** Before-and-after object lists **
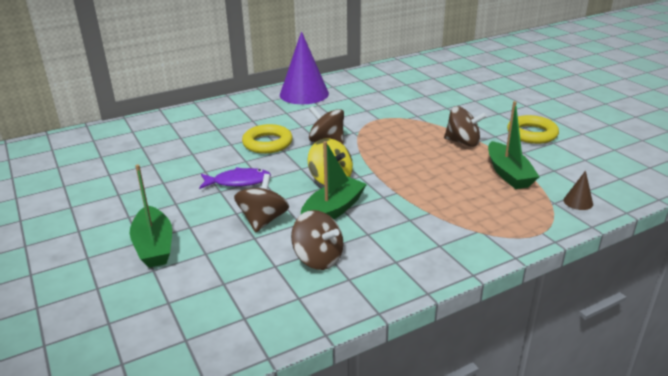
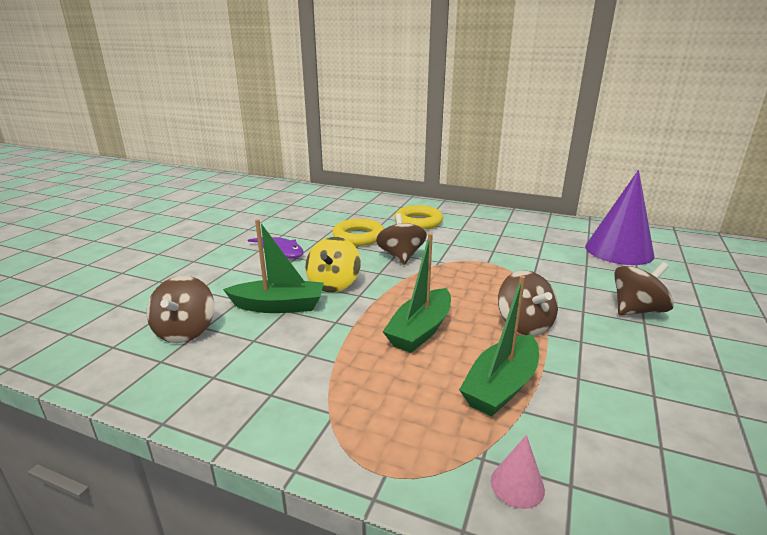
camera: 50 degrees right, 5 degrees down
green boat [130,164,172,268] -> green boat moved to [383,233,451,353]
brown spinning top [234,174,289,233] -> brown spinning top moved to [614,262,674,316]
purple cone [280,31,329,104] -> purple cone moved to [585,170,654,265]
yellow ring [507,115,559,144] -> yellow ring moved to [395,205,443,230]
brown cone [563,171,593,210] -> pink cone [491,435,545,509]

** Assigned task **
Filter the records above and return every line that holds the word "cone".

** Written reply **
purple cone [280,31,329,104] -> purple cone moved to [585,170,654,265]
brown cone [563,171,593,210] -> pink cone [491,435,545,509]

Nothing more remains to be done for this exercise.